When you copy the data, keep every line exactly as written and skip the pictures.

################

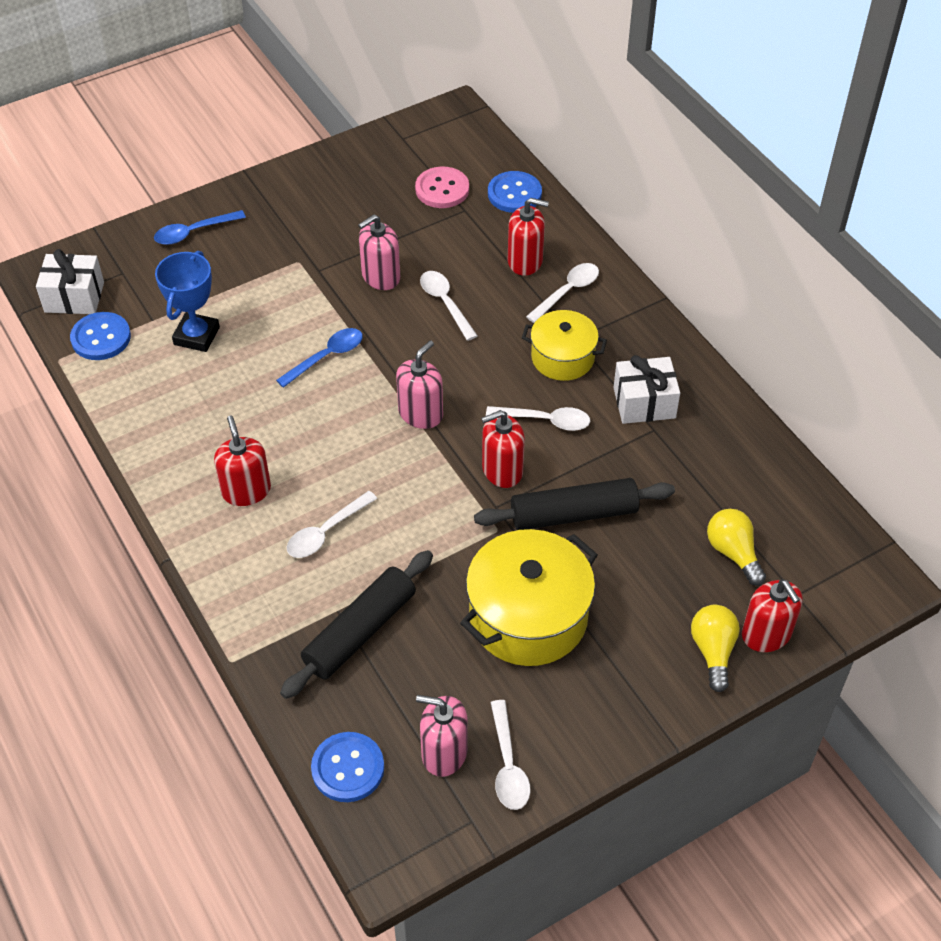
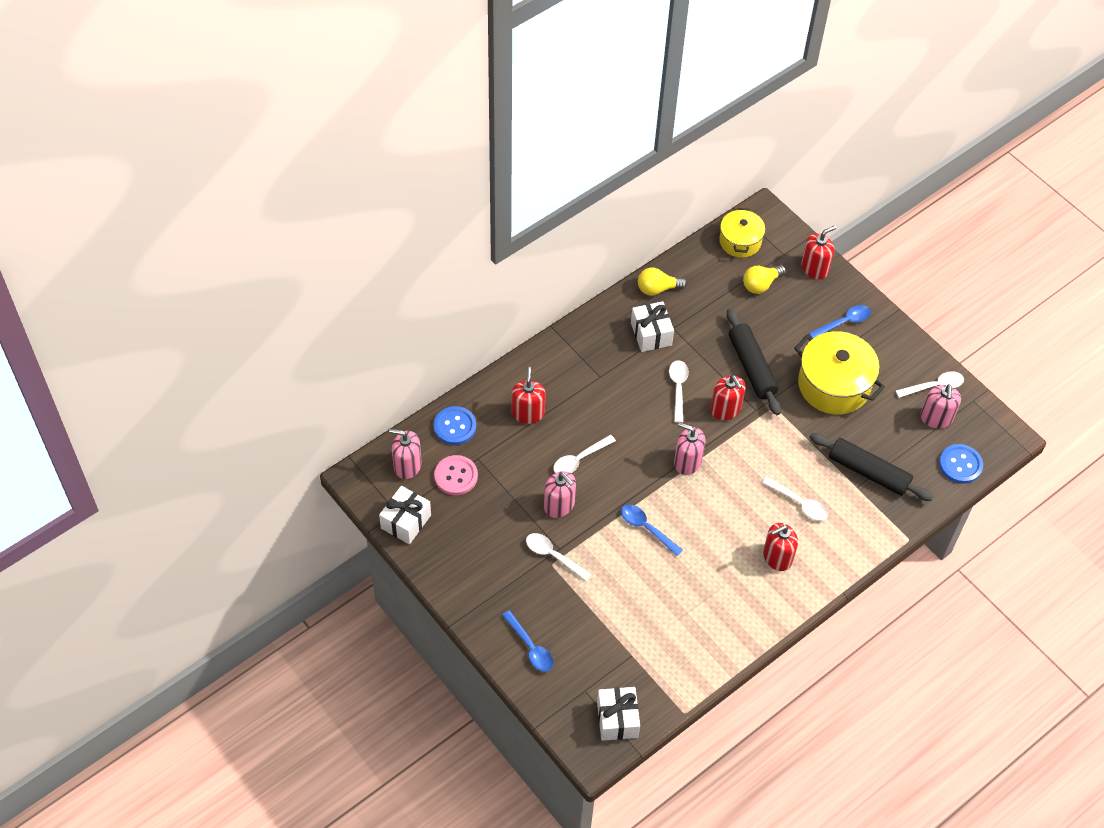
camera: 100 degrees left, 5 degrees up
(101, 338) = (657, 687): blue button -> none
(197, 336) = (642, 620): blue trophy -> none
(388, 144) = (406, 521): none -> white gift
(465, 150) = (407, 466): none -> pink soap dispenser
(562, 357) = (619, 383): yellow pot -> yellow pot (740, 241)
(567, 292) = (555, 384): white spoon -> white spoon (553, 555)
(651, 655) = (844, 322): none -> blue spoon
(713, 651) = (833, 293): yellow light bulb -> yellow light bulb (657, 289)

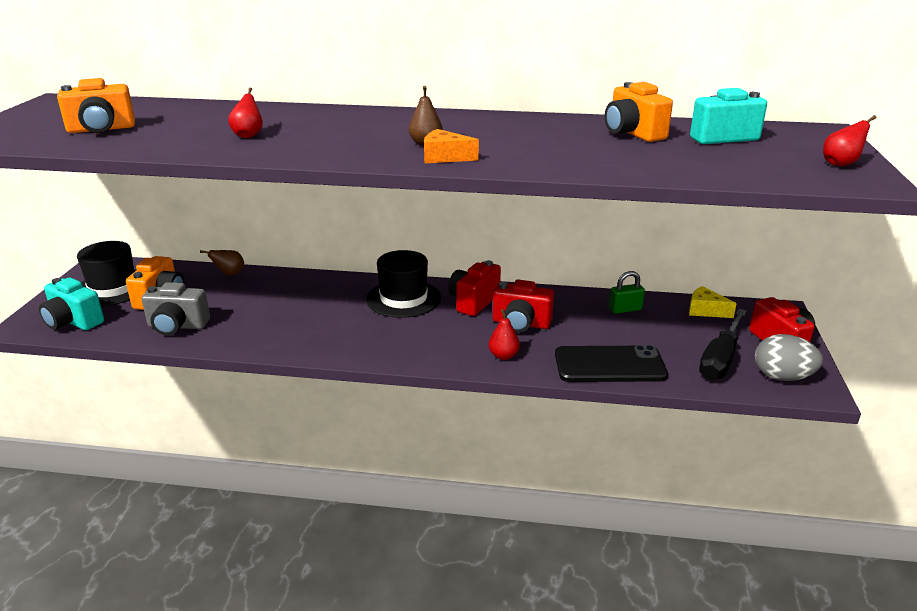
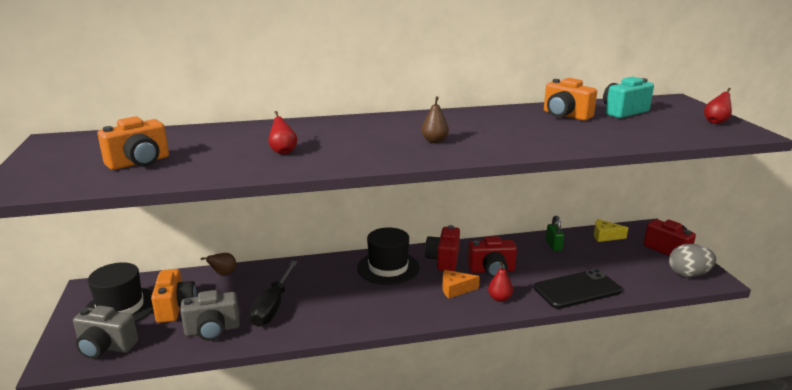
camera: 20 degrees left, 5 degrees down
(73, 322) = (106, 347): turquoise camera -> grey camera
(444, 157) = (463, 150): orange cheese -> orange cheese (455, 289)
(625, 309) = (553, 245): green padlock -> green padlock turned 60 degrees counterclockwise
(720, 359) = (642, 270): black screwdriver -> black screwdriver (273, 306)

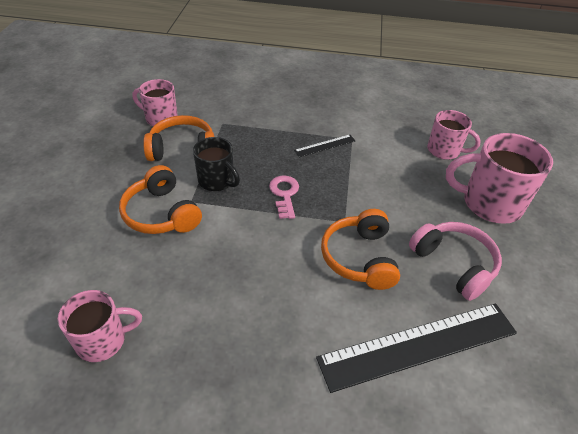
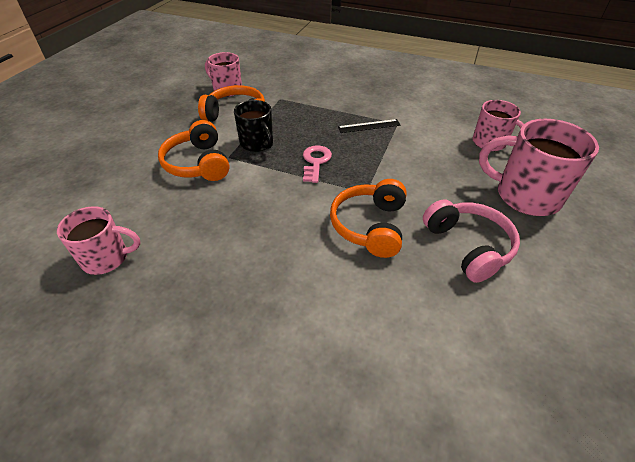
camera: 15 degrees right, 0 degrees up
(419, 345) = (405, 316): black ruler -> none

################

RESULT OF THE TASK:
camera: 100 degrees left, 5 degrees up
(101, 338) = (657, 687): blue button -> none
(197, 336) = (642, 620): blue trophy -> none
(388, 144) = (406, 521): none -> white gift
(465, 150) = (407, 466): none -> pink soap dispenser
(562, 357) = (619, 383): yellow pot -> yellow pot (740, 241)
(567, 292) = (555, 384): white spoon -> white spoon (553, 555)
(651, 655) = (844, 322): none -> blue spoon
(713, 651) = (833, 293): yellow light bulb -> yellow light bulb (657, 289)

camera: 20 degrees left, 5 degrees down
(73, 322) = (106, 347): turquoise camera -> grey camera
(444, 157) = (463, 150): orange cheese -> orange cheese (455, 289)
(625, 309) = (553, 245): green padlock -> green padlock turned 60 degrees counterclockwise
(720, 359) = (642, 270): black screwdriver -> black screwdriver (273, 306)

camera: 15 degrees right, 0 degrees up
(419, 345) = (405, 316): black ruler -> none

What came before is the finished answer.